Across the listing below, count the lines holding "plate". State the number and nothing more.

# # #

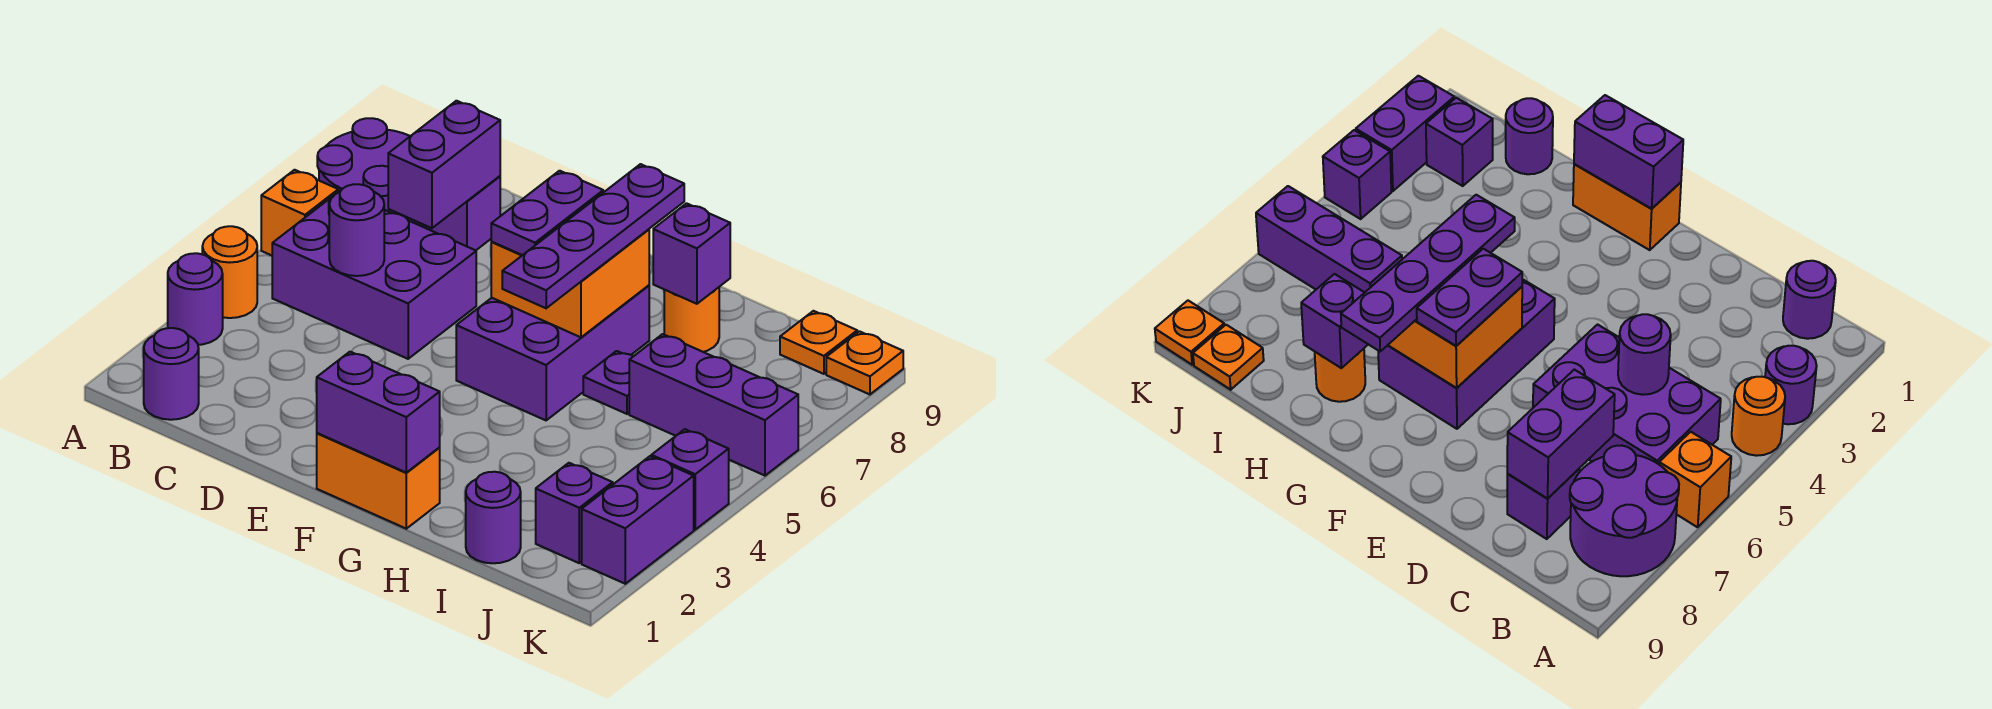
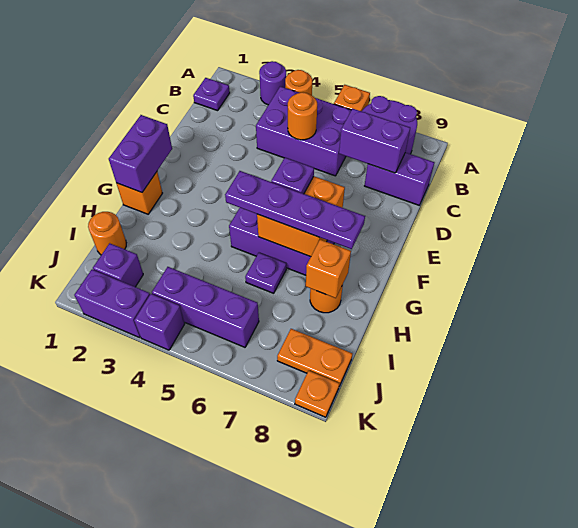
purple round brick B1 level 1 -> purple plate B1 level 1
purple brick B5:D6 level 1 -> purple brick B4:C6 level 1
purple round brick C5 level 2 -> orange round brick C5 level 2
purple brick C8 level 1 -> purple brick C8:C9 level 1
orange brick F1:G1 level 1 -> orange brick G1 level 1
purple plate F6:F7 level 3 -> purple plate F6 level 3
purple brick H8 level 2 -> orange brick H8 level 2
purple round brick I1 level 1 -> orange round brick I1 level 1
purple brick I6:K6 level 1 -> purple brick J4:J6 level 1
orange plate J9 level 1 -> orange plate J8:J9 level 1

# # #

Written response:
3